AVAILABLE RECORDS: Begin

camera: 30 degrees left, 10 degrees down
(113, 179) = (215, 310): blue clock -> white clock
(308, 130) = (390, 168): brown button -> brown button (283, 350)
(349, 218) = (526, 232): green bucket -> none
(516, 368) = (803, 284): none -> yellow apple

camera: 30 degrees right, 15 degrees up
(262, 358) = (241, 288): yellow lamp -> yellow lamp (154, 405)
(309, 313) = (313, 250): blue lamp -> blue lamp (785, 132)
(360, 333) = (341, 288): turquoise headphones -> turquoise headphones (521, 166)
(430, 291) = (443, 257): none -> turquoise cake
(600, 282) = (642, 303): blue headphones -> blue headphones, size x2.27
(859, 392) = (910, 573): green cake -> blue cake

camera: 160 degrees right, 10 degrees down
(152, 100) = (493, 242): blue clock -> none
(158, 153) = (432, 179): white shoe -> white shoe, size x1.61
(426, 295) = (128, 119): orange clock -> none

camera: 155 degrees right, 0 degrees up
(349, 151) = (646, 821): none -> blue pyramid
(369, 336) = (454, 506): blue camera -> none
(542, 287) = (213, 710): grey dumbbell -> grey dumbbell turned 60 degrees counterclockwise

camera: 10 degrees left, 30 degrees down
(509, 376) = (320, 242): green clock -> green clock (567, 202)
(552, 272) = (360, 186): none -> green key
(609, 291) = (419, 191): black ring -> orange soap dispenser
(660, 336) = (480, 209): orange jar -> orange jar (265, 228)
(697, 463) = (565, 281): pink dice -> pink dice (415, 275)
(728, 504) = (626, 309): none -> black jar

AVAILABLE RECORDS: End

▶ WHAT IS EXPECTED
Retype every entry without changing anything.

▶ SOLUTION TO THIS PROBLEM
camera: 30 degrees left, 10 degrees down
(113, 179) = (215, 310): blue clock -> white clock
(308, 130) = (390, 168): brown button -> brown button (283, 350)
(349, 218) = (526, 232): green bucket -> none
(516, 368) = (803, 284): none -> yellow apple

camera: 30 degrees right, 15 degrees up
(262, 358) = (241, 288): yellow lamp -> yellow lamp (154, 405)
(309, 313) = (313, 250): blue lamp -> blue lamp (785, 132)
(360, 333) = (341, 288): turquoise headphones -> turquoise headphones (521, 166)
(430, 291) = (443, 257): none -> turquoise cake
(600, 282) = (642, 303): blue headphones -> blue headphones, size x2.27
(859, 392) = (910, 573): green cake -> blue cake

camera: 160 degrees right, 10 degrees down
(152, 100) = (493, 242): blue clock -> none
(158, 153) = (432, 179): white shoe -> white shoe, size x1.61
(426, 295) = (128, 119): orange clock -> none

camera: 155 degrees right, 0 degrees up
(349, 151) = (646, 821): none -> blue pyramid
(369, 336) = (454, 506): blue camera -> none
(542, 287) = (213, 710): grey dumbbell -> grey dumbbell turned 60 degrees counterclockwise

camera: 10 degrees left, 30 degrees down
(509, 376) = (320, 242): green clock -> green clock (567, 202)
(552, 272) = (360, 186): none -> green key
(609, 291) = (419, 191): black ring -> orange soap dispenser
(660, 336) = (480, 209): orange jar -> orange jar (265, 228)
(697, 463) = (565, 281): pink dice -> pink dice (415, 275)
(728, 504) = (626, 309): none -> black jar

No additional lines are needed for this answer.